## What the task requires
Repeat the listing exactly. Do not carry over any pictures.

(Given information begins)

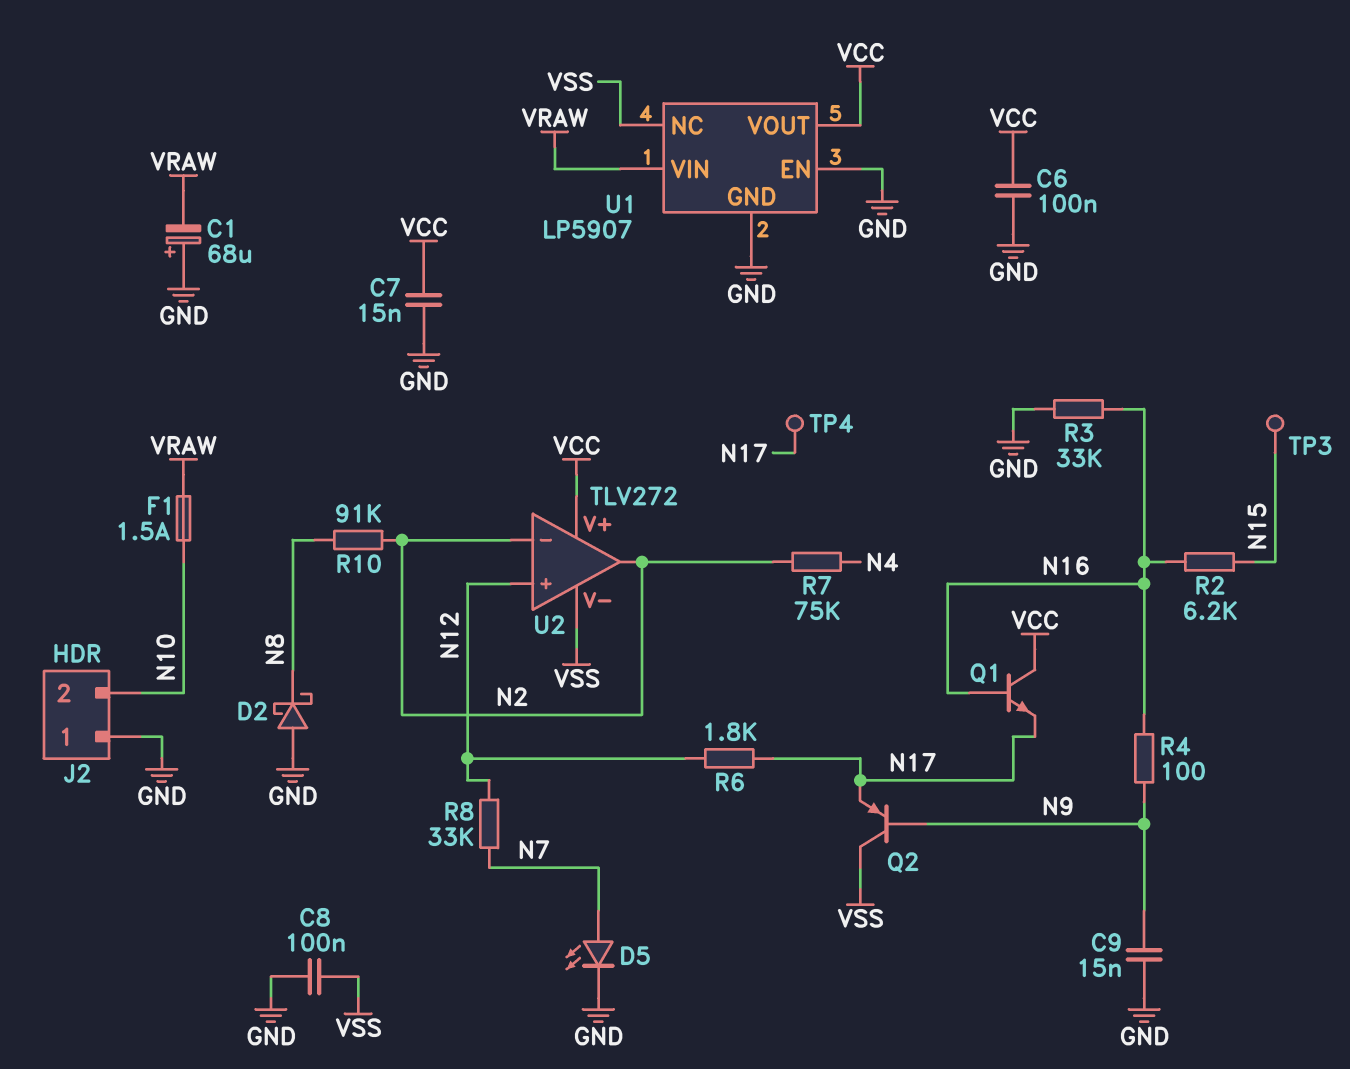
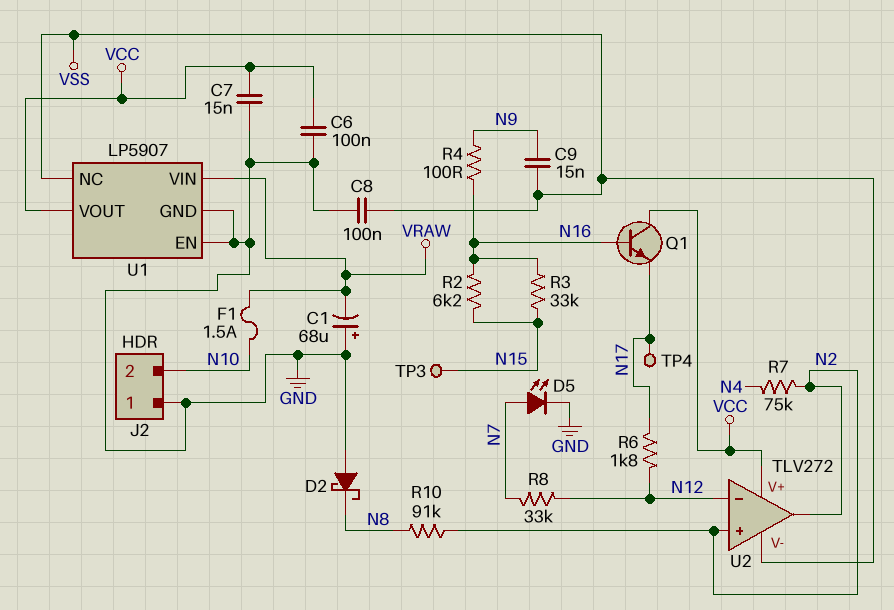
C9: 15nF (GND, N9) -> 15nF (N9, VSS)
Q2: PNP (B N9, C VSS, E N17) -> none
R3: 33k (GND, N16) -> 33k (N15, N16)
U2 pin in+: N12 -> N2
U2 pin in-: N2 -> N12

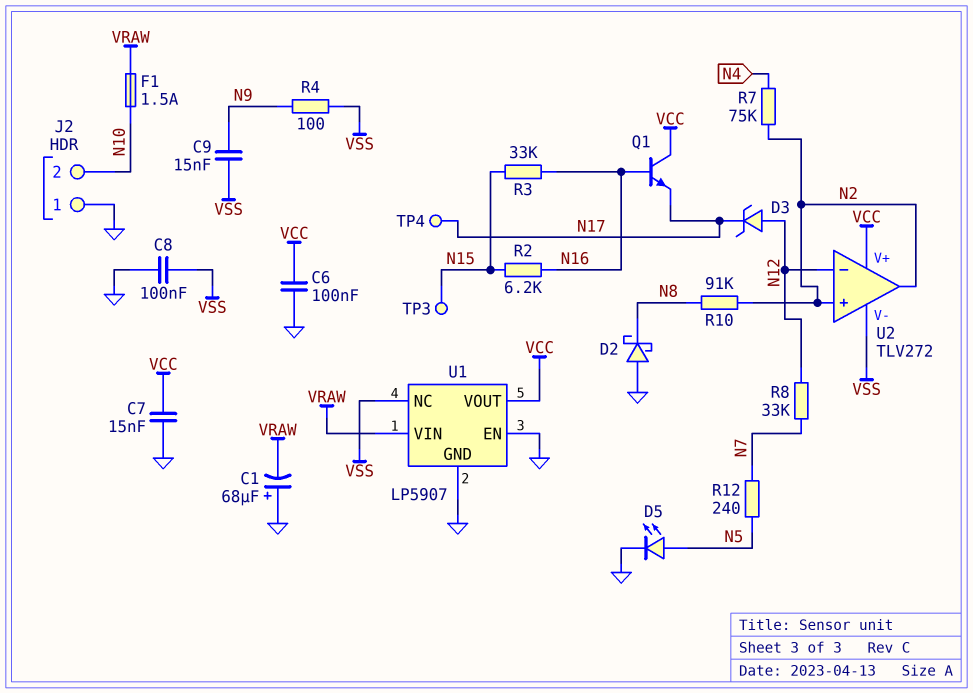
D3: none -> zener (A N12, K N17)
D5: LED (A N7, K GND) -> LED (A N5, K GND)
R4: 100 (N9, N16) -> 100 (N9, VSS)
R6: 1.8k (N12, N17) -> none
R12: none -> 240 (N5, N7)

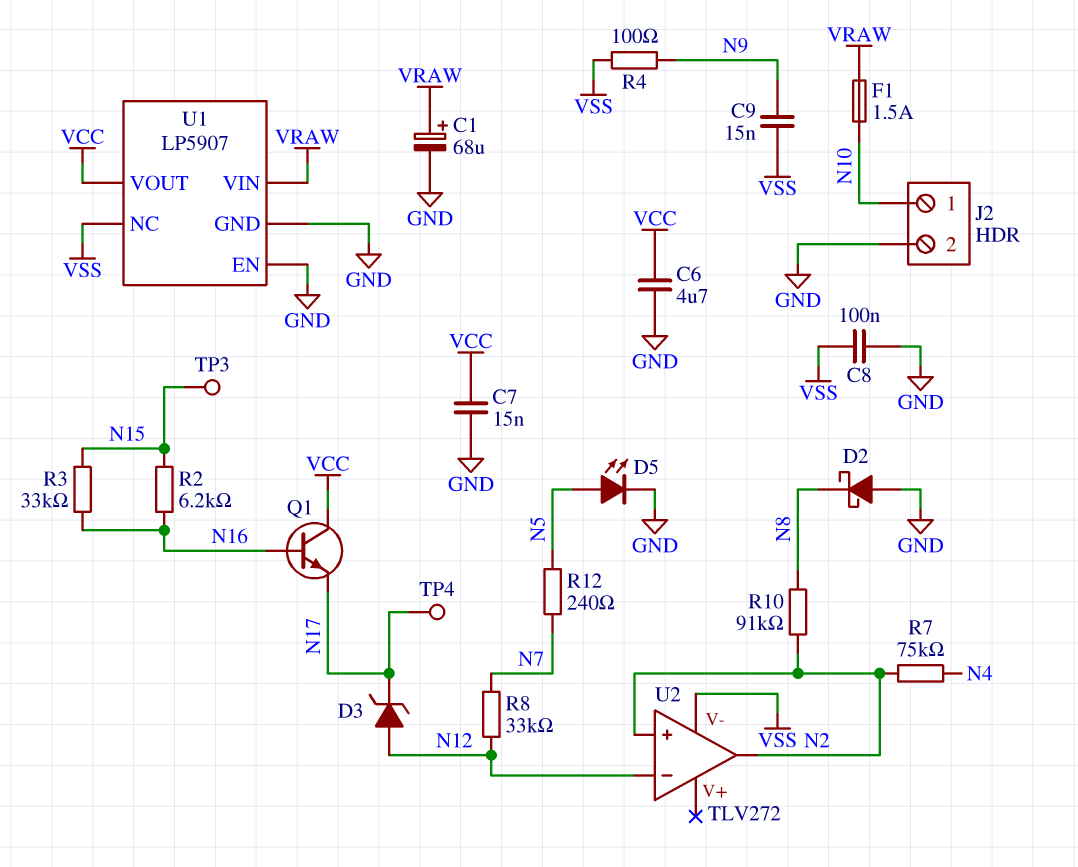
C1: 68uF (plus GND, minus VRAW) -> 68uF (plus VRAW, minus GND)
C6: 100nF (GND, VCC) -> 4.7uF (GND, VCC)
J2 pin 1: GND -> N10
J2 pin 2: N10 -> GND
U2 pin V+: VCC -> none

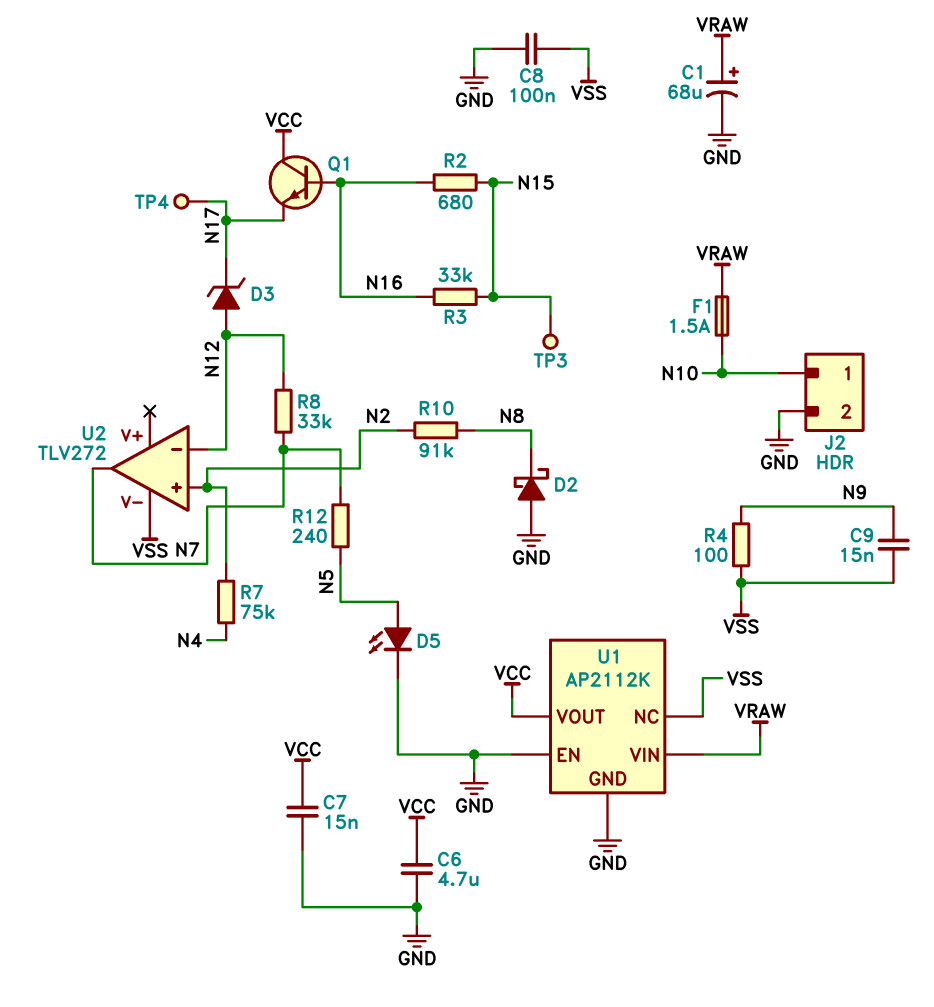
R2: 6.2k (N15, N16) -> 680 (N15, N16)
U1: LP5907 -> AP2112K
U2 pin out: N2 -> N7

(Given information ends)

## Final answer
C9: 15nF (GND, N9) -> 15nF (N9, VSS)
Q2: PNP (B N9, C VSS, E N17) -> none
R3: 33k (GND, N16) -> 33k (N15, N16)
U2 pin in+: N12 -> N2
U2 pin in-: N2 -> N12

D3: none -> zener (A N12, K N17)
D5: LED (A N7, K GND) -> LED (A N5, K GND)
R4: 100 (N9, N16) -> 100 (N9, VSS)
R6: 1.8k (N12, N17) -> none
R12: none -> 240 (N5, N7)

C1: 68uF (plus GND, minus VRAW) -> 68uF (plus VRAW, minus GND)
C6: 100nF (GND, VCC) -> 4.7uF (GND, VCC)
J2 pin 1: GND -> N10
J2 pin 2: N10 -> GND
U2 pin V+: VCC -> none

R2: 6.2k (N15, N16) -> 680 (N15, N16)
U1: LP5907 -> AP2112K
U2 pin out: N2 -> N7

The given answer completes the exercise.